For the material that follows, return exactly the lines from the one with "(494, 173) = (278, 175): orange" through the one with "(658, 230) = (401, 194): brown", both ends included.

** Exercise input follows **

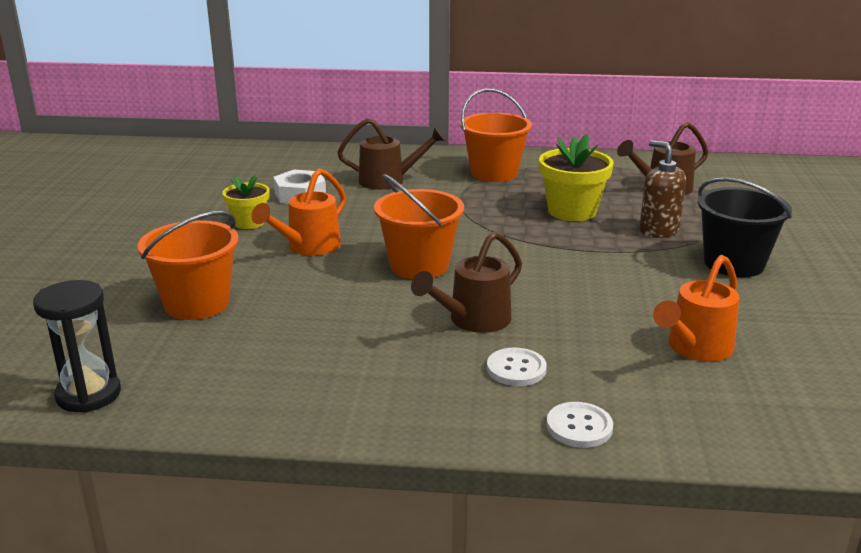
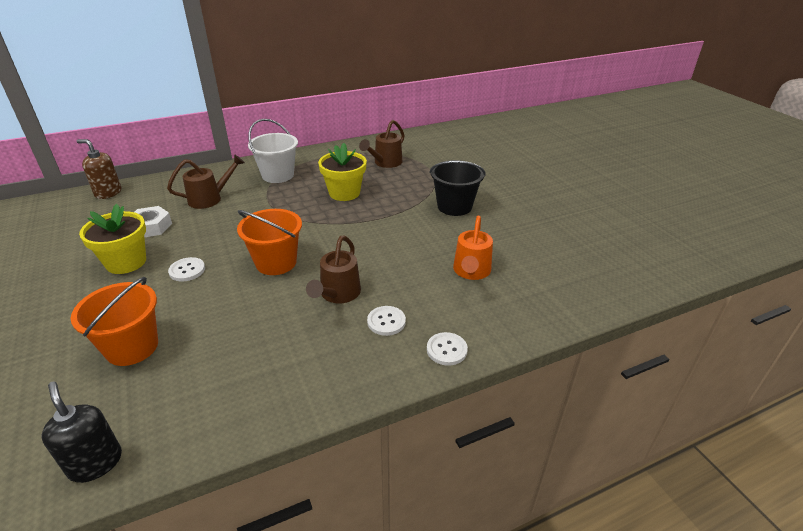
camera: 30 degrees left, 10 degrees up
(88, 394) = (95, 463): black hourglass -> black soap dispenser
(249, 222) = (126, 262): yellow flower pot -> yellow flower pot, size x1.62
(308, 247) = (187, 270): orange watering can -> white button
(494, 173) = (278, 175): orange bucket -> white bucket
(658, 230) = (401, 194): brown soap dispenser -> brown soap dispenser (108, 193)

** End of Exercise input **
** Exercise input follows **

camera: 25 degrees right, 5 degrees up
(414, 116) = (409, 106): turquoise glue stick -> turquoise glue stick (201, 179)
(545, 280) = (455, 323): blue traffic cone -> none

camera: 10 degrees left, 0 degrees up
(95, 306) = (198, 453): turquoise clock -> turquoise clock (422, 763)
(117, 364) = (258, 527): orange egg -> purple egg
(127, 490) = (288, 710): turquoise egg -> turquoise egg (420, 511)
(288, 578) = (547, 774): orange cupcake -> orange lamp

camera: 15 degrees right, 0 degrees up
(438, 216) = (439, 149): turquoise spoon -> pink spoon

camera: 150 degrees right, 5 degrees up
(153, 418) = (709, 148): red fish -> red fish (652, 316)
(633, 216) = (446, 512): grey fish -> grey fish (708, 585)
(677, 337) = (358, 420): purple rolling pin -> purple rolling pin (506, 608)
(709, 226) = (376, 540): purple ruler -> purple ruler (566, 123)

** End of Exercise input **

Answer area:
(494, 173) = (278, 175): orange bucket -> white bucket
(658, 230) = (401, 194): brown soap dispenser -> brown soap dispenser (108, 193)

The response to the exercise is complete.